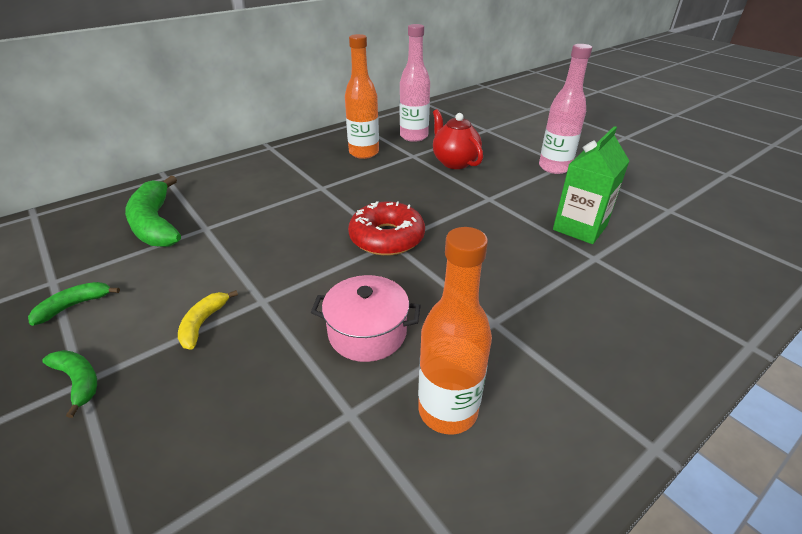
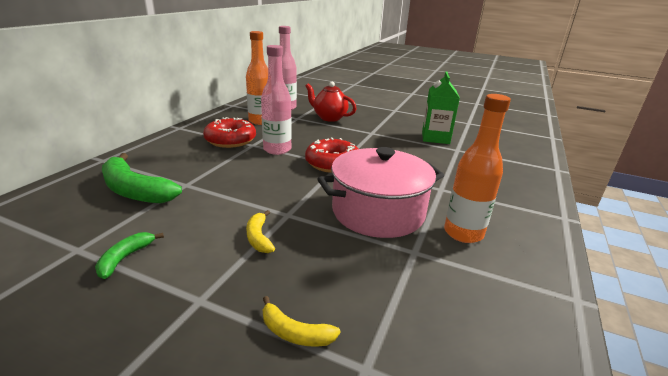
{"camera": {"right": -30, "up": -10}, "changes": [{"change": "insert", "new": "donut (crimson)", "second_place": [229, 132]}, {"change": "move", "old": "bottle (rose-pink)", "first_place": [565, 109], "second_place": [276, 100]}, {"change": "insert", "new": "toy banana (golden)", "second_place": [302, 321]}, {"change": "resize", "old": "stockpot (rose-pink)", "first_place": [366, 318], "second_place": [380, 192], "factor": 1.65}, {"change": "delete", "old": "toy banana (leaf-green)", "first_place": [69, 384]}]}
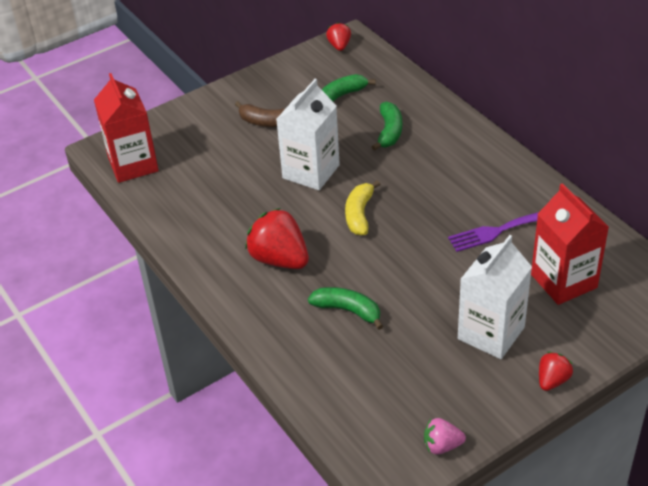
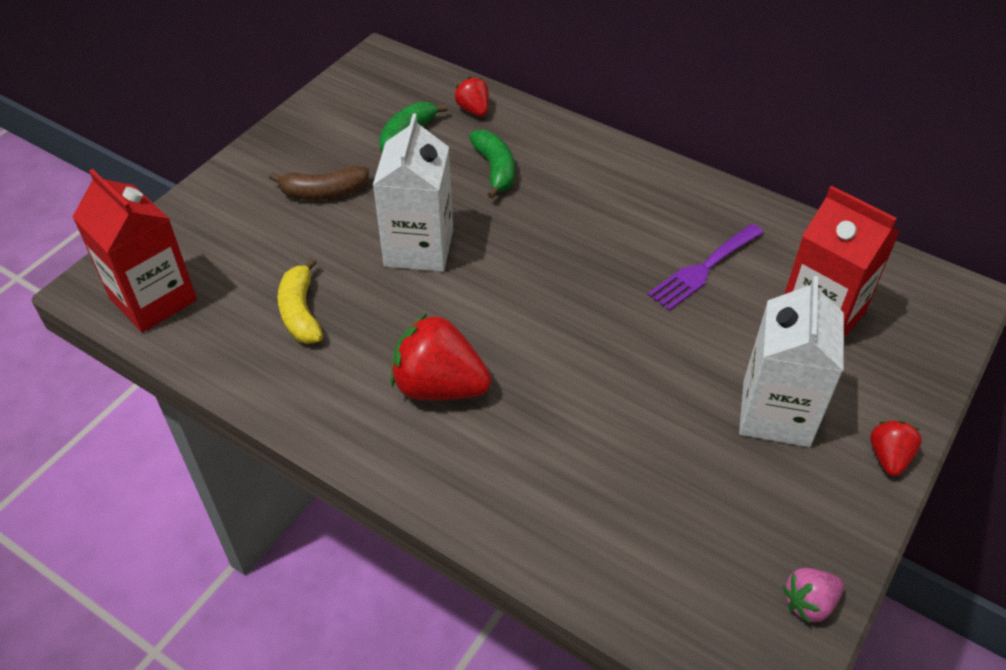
{"camera": {"right": -25, "up": 5}, "changes": [{"change": "move", "old": "toy banana (golden)", "first_place": [362, 207], "second_place": [300, 301]}, {"change": "move", "old": "berry (crimson)", "first_place": [338, 36], "second_place": [471, 97]}, {"change": "delete", "old": "toy banana (leaf-green)", "first_place": [345, 308]}]}
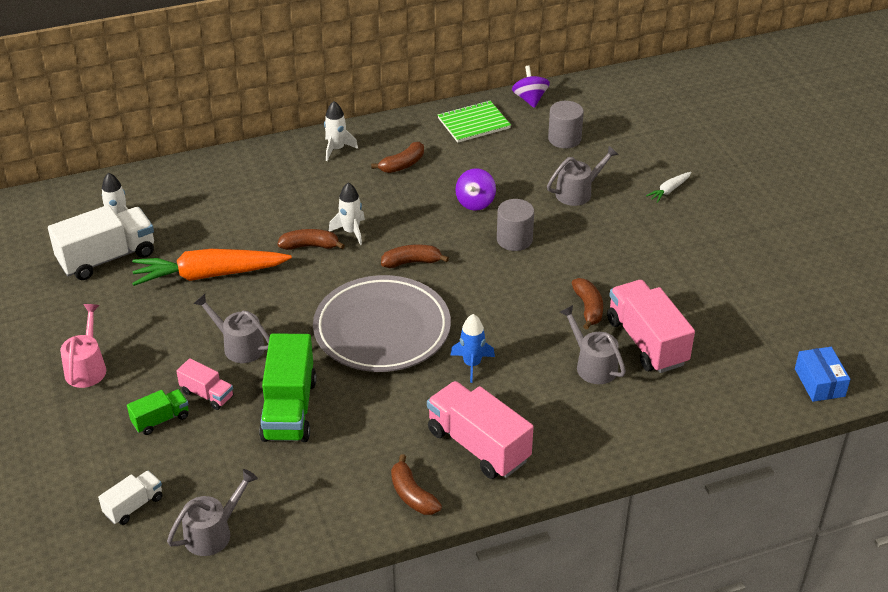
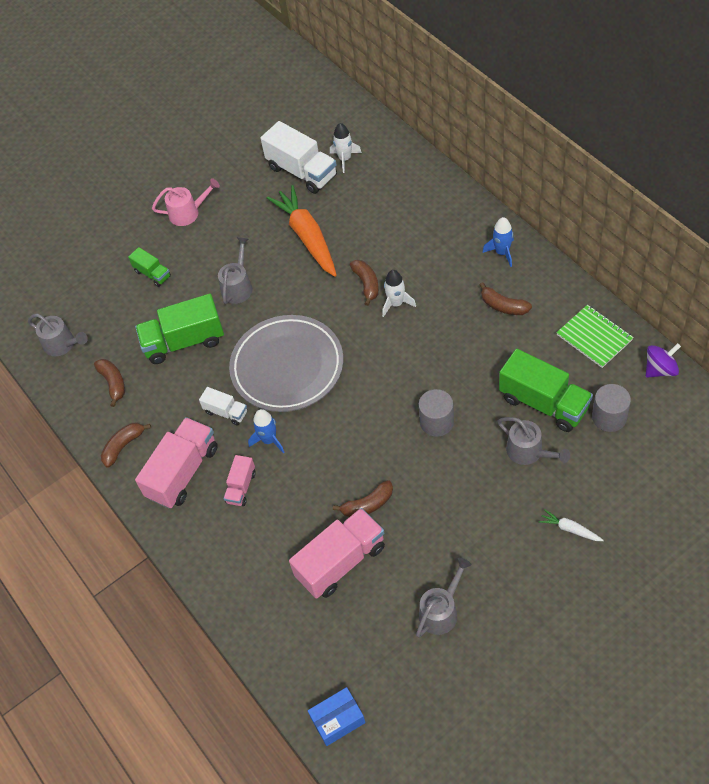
{"camera": {"right": 80, "up": 15}, "changes": [{"change": "move", "old": "toy banana (dark brown)", "first_place": [415, 256], "second_place": [109, 383]}, {"change": "move", "old": "toy truck (pure white)", "first_place": [130, 498], "second_place": [223, 406]}, {"change": "move", "old": "toy truck (rose-pink)", "first_place": [205, 384], "second_place": [240, 480]}, {"change": "move", "old": "watering can (grey)", "first_place": [593, 344], "second_place": [443, 597]}, {"change": "recolor", "old": "spaceship (pure white)", "new": "spaceship (cobalt)", "first_place": [341, 131], "second_place": [498, 242]}, {"change": "insert", "new": "toy truck (leaf-green)", "second_place": [546, 390]}, {"change": "delete", "old": "spinning top (purple)", "first_place": [475, 189]}]}
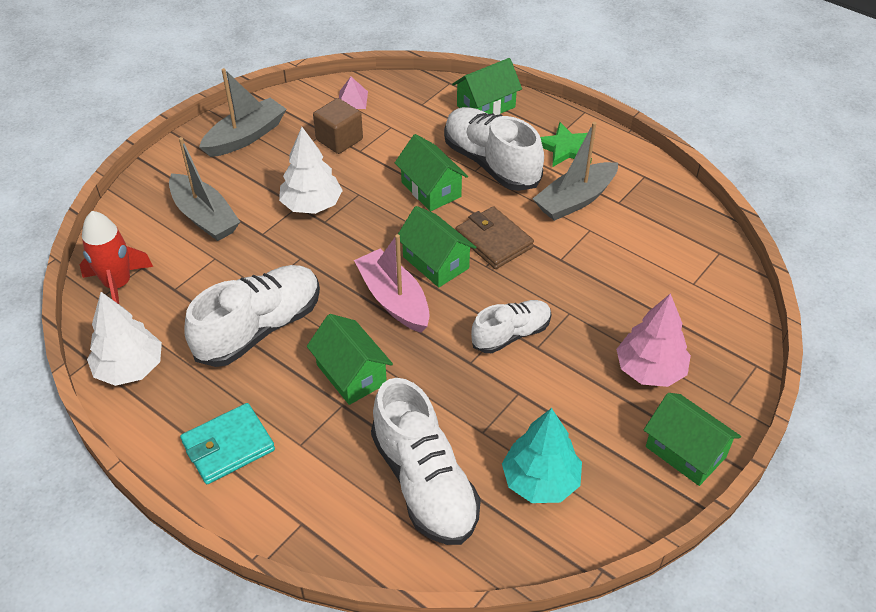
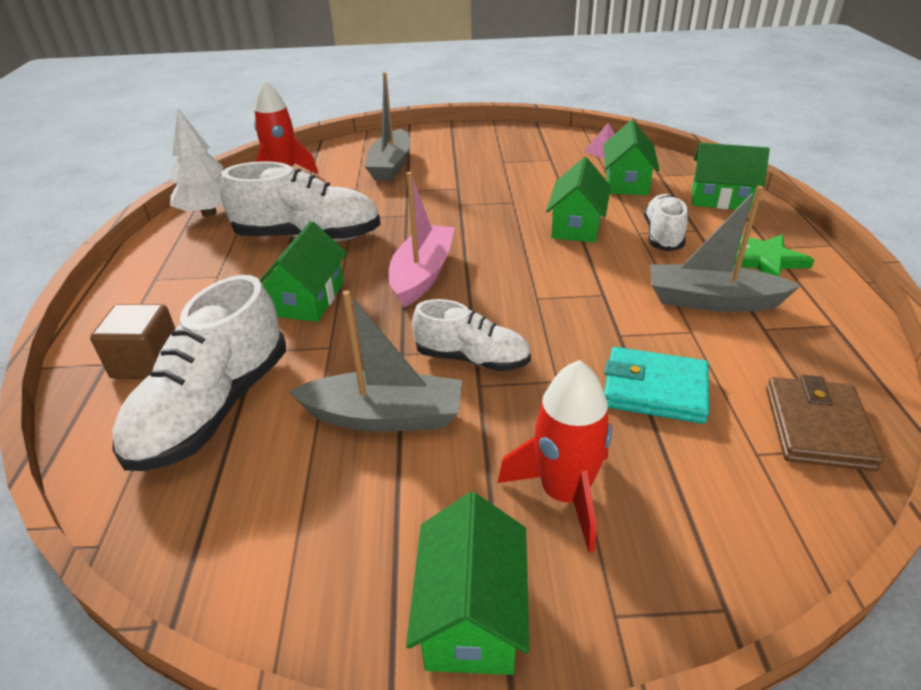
{"camera": {"right": 50, "up": -10}, "changes": [{"change": "move", "old": "cube (dark brown)", "first_place": [338, 126], "second_place": [132, 341]}, {"change": "move", "old": "sailboat (grey)", "first_place": [242, 112], "second_place": [375, 361]}, {"change": "replace", "old": "tree (rose-pink)", "new": "spaceship (crimson)", "first_place": [653, 340], "second_place": [554, 456]}, {"change": "move", "old": "house (leaf-green)", "first_place": [437, 246], "second_place": [631, 157]}, {"change": "move", "old": "card wallet (turquoise)", "first_place": [227, 443], "second_place": [656, 385]}, {"change": "resize", "old": "shoe (pure white)", "first_place": [494, 149], "second_place": [666, 222], "factor": 0.6}, {"change": "move", "old": "card wallet (dark brown)", "first_place": [495, 237], "second_place": [825, 423]}, {"change": "delete", "old": "tree (pure white)", "first_place": [311, 170]}, {"change": "delete", "old": "tree (turquoise)", "first_place": [542, 455]}]}
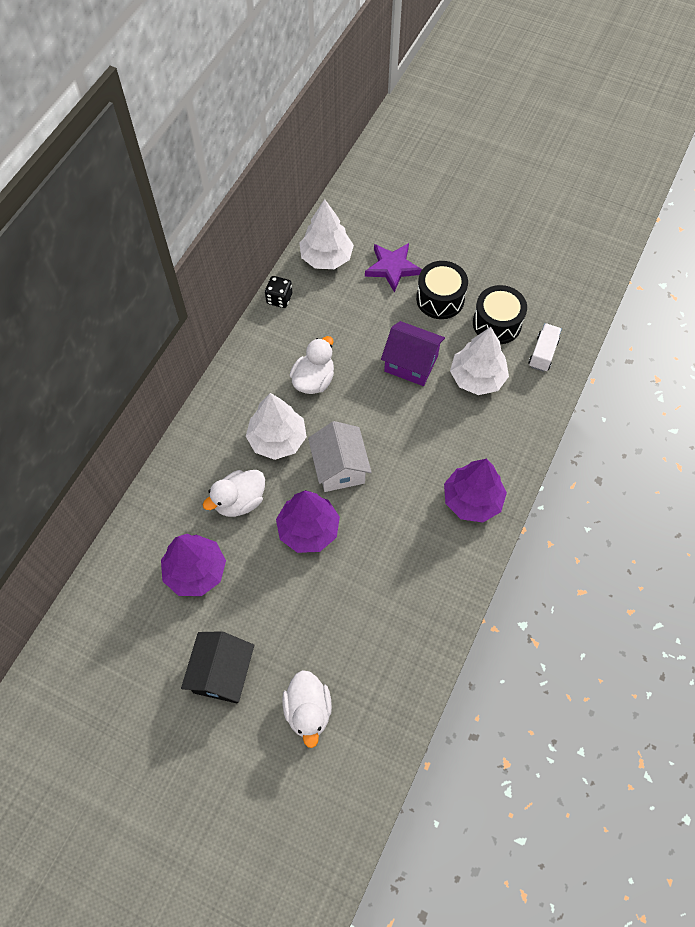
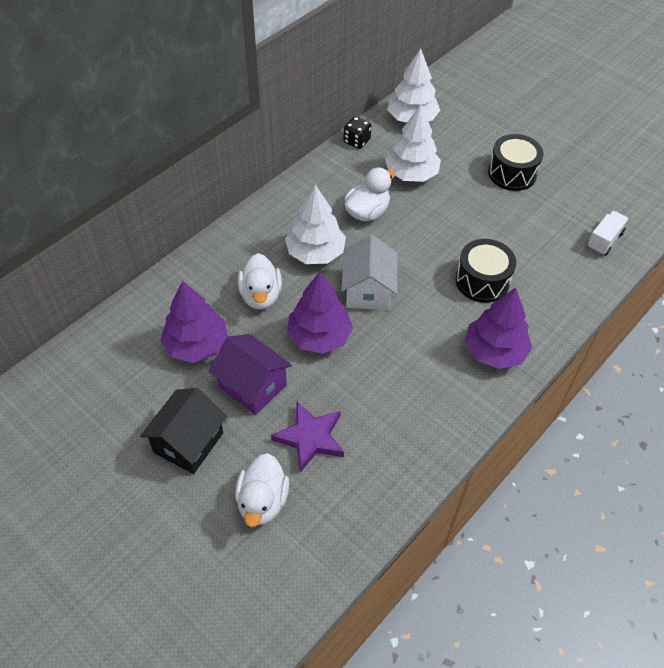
{"camera": {"right": 15, "up": -10}, "changes": [{"change": "move", "old": "house (purple)", "first_place": [413, 353], "second_place": [250, 374]}, {"change": "rotate", "old": "duck (pure white)", "first_place": [234, 493], "second_place": [259, 281], "degrees": -75}, {"change": "move", "old": "star (purple)", "first_place": [393, 267], "second_place": [307, 437]}, {"change": "move", "old": "tree (pure white)", "first_place": [479, 361], "second_place": [413, 143]}, {"change": "move", "old": "toy drum (jet-black)", "first_place": [500, 314], "second_place": [486, 271]}]}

» Exercise:
Take from the listing every line in which the word "house" appears.

» Task output:
{"camera": {"right": 50, "up": -10}, "changes": [{"change": "move", "old": "cube (dark brown)", "first_place": [338, 126], "second_place": [132, 341]}, {"change": "move", "old": "sailboat (grey)", "first_place": [242, 112], "second_place": [375, 361]}, {"change": "replace", "old": "tree (rose-pink)", "new": "spaceship (crimson)", "first_place": [653, 340], "second_place": [554, 456]}, {"change": "move", "old": "house (leaf-green)", "first_place": [437, 246], "second_place": [631, 157]}, {"change": "move", "old": "card wallet (turquoise)", "first_place": [227, 443], "second_place": [656, 385]}, {"change": "resize", "old": "shoe (pure white)", "first_place": [494, 149], "second_place": [666, 222], "factor": 0.6}, {"change": "move", "old": "card wallet (dark brown)", "first_place": [495, 237], "second_place": [825, 423]}, {"change": "delete", "old": "tree (pure white)", "first_place": [311, 170]}, {"change": "delete", "old": "tree (turquoise)", "first_place": [542, 455]}]}
{"camera": {"right": 15, "up": -10}, "changes": [{"change": "move", "old": "house (purple)", "first_place": [413, 353], "second_place": [250, 374]}, {"change": "rotate", "old": "duck (pure white)", "first_place": [234, 493], "second_place": [259, 281], "degrees": -75}, {"change": "move", "old": "star (purple)", "first_place": [393, 267], "second_place": [307, 437]}, {"change": "move", "old": "tree (pure white)", "first_place": [479, 361], "second_place": [413, 143]}, {"change": "move", "old": "toy drum (jet-black)", "first_place": [500, 314], "second_place": [486, 271]}]}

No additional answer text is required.